DIRECTIONS FOR THIS TASK: Reproduce precisely the lines of the listing below, starting with the line that contains "CN5 pin 1: VLOAD -> GND" and stopping after the line that contains "R11: 27k (N_25, U3/out) -> 27k (N_25, VS)"; include nothing else.

AVAILABLE RECORDS:
-*-

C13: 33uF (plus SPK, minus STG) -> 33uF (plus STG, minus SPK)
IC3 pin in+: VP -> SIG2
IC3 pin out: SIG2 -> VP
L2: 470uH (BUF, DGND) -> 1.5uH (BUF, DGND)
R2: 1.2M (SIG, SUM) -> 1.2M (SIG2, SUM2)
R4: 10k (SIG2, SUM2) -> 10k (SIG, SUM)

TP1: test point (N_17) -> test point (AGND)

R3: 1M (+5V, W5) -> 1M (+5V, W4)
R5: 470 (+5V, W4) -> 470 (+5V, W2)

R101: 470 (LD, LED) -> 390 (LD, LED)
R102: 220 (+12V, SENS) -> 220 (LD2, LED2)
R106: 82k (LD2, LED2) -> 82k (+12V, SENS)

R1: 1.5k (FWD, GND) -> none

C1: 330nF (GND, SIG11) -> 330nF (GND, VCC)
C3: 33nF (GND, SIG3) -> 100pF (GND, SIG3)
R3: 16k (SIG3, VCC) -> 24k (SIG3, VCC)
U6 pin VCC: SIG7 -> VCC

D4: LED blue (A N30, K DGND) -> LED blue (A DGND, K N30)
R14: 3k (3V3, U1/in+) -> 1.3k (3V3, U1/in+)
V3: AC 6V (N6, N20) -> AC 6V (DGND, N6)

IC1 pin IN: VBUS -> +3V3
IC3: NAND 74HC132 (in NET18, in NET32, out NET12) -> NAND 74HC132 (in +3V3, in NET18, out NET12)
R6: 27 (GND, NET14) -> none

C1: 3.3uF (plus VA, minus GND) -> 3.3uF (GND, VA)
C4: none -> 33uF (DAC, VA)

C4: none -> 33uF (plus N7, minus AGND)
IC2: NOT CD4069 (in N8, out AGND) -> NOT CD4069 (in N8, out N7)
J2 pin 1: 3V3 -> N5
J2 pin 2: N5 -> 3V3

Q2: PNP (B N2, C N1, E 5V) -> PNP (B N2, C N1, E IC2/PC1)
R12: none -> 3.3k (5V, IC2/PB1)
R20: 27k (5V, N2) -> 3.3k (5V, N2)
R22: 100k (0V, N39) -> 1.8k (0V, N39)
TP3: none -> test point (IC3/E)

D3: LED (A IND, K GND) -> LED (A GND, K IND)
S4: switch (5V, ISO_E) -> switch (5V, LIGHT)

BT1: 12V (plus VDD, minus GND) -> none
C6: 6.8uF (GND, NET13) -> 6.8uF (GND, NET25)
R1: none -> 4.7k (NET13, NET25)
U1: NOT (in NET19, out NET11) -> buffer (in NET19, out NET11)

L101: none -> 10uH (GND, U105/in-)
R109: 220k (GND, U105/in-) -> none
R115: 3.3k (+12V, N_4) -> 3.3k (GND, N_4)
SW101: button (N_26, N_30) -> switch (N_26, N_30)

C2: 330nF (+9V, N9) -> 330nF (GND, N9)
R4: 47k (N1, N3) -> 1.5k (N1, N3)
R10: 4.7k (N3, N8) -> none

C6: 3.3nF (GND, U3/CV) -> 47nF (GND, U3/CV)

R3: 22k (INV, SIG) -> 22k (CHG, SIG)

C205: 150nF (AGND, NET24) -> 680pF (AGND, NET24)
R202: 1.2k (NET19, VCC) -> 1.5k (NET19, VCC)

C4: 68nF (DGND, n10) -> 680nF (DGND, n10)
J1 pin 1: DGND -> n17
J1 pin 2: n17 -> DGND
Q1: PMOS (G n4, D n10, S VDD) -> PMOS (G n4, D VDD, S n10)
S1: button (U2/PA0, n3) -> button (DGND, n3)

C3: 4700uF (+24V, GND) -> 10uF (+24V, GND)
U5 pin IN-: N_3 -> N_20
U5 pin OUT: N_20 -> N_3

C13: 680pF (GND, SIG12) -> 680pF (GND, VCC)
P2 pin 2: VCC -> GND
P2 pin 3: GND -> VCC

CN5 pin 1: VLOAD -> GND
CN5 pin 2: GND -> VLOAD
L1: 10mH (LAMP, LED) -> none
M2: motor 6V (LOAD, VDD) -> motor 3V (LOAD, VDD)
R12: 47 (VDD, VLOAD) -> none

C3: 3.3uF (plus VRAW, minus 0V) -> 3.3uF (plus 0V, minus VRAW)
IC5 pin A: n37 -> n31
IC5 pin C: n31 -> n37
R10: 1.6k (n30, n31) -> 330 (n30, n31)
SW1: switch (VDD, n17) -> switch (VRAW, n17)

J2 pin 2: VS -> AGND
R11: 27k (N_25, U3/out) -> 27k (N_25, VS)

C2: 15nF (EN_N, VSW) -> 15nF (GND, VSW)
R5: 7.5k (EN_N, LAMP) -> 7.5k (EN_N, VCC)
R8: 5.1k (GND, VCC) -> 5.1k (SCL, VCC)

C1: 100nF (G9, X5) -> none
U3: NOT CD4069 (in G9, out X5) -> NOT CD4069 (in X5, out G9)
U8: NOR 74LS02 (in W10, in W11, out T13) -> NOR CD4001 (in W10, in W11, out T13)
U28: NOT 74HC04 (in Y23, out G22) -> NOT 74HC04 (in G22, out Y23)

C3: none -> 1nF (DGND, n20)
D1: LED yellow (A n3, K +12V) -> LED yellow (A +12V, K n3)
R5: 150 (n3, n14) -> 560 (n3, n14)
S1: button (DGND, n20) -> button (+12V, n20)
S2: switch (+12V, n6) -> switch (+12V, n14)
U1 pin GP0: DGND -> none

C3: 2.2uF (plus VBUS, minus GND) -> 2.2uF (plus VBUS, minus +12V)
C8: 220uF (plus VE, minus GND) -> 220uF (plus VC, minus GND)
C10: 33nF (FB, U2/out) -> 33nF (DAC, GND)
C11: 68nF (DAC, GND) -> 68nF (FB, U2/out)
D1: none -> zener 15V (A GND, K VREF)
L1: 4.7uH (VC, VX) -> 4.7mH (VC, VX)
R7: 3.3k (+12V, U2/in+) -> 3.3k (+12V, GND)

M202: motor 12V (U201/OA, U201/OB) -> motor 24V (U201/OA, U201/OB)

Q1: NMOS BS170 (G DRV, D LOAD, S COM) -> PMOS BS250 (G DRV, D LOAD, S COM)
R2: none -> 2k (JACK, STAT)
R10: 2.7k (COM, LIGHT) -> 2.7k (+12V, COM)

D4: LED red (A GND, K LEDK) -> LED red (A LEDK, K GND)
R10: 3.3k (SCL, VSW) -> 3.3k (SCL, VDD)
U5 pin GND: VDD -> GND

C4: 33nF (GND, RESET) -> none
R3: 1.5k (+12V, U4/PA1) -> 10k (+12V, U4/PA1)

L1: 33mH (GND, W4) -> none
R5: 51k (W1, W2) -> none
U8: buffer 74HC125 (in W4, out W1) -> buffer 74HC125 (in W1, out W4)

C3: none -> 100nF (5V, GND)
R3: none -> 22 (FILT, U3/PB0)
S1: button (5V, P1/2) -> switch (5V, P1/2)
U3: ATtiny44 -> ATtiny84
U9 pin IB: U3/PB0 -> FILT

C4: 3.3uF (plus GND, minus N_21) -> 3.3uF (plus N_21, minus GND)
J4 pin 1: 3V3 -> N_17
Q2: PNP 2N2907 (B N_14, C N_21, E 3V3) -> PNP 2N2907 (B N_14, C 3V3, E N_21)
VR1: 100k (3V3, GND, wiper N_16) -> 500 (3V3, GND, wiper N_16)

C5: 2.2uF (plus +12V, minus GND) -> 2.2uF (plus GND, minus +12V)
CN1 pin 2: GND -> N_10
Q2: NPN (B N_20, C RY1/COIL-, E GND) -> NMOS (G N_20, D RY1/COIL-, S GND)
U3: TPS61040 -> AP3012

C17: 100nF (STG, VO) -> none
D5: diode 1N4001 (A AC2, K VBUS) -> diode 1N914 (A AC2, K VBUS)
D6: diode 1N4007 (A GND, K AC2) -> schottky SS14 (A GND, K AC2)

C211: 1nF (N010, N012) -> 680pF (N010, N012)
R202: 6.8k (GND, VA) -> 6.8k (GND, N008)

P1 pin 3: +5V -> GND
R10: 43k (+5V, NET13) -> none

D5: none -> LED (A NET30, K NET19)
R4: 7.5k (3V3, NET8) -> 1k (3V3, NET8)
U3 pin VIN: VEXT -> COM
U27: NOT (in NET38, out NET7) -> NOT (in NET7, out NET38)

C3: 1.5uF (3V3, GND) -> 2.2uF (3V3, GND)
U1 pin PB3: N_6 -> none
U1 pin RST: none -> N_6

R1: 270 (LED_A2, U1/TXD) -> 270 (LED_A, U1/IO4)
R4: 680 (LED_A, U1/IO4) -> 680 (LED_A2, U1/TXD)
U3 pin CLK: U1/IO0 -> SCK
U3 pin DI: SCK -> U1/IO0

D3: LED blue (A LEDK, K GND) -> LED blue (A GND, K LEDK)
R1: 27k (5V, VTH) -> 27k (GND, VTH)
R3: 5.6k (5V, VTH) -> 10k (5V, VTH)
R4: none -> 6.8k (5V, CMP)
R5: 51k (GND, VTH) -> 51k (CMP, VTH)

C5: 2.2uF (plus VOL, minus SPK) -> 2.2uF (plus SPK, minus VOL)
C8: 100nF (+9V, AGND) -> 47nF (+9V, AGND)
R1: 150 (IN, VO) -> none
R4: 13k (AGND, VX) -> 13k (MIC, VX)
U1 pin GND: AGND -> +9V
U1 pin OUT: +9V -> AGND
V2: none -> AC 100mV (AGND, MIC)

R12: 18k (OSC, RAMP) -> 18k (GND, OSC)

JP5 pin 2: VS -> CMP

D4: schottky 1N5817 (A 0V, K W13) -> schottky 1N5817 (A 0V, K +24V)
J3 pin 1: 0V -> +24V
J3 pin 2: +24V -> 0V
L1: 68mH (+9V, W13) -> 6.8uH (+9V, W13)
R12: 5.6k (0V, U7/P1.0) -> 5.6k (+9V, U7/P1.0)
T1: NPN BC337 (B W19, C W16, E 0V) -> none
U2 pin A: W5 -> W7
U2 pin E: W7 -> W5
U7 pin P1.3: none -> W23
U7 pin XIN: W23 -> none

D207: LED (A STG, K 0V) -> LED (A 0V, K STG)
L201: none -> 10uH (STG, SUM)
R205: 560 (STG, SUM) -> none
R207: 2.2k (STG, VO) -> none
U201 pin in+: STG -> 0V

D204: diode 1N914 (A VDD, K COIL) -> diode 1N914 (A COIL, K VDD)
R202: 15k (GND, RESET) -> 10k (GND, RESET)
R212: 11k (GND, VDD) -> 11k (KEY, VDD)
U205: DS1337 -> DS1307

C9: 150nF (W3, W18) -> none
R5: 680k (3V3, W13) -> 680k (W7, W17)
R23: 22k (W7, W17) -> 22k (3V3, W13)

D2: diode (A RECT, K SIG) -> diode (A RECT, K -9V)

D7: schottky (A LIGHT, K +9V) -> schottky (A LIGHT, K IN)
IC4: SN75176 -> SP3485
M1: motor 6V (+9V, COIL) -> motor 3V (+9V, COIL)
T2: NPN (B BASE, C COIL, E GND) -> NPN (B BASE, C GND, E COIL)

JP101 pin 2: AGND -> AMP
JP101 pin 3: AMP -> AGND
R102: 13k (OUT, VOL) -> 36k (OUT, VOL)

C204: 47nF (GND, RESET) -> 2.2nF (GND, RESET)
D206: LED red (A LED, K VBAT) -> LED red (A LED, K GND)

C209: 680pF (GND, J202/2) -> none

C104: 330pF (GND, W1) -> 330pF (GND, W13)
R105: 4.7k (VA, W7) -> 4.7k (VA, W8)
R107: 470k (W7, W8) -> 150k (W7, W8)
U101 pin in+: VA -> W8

-*-

PROBLEM SOLUTION:
CN5 pin 1: VLOAD -> GND
CN5 pin 2: GND -> VLOAD
L1: 10mH (LAMP, LED) -> none
M2: motor 6V (LOAD, VDD) -> motor 3V (LOAD, VDD)
R12: 47 (VDD, VLOAD) -> none

C3: 3.3uF (plus VRAW, minus 0V) -> 3.3uF (plus 0V, minus VRAW)
IC5 pin A: n37 -> n31
IC5 pin C: n31 -> n37
R10: 1.6k (n30, n31) -> 330 (n30, n31)
SW1: switch (VDD, n17) -> switch (VRAW, n17)

J2 pin 2: VS -> AGND
R11: 27k (N_25, U3/out) -> 27k (N_25, VS)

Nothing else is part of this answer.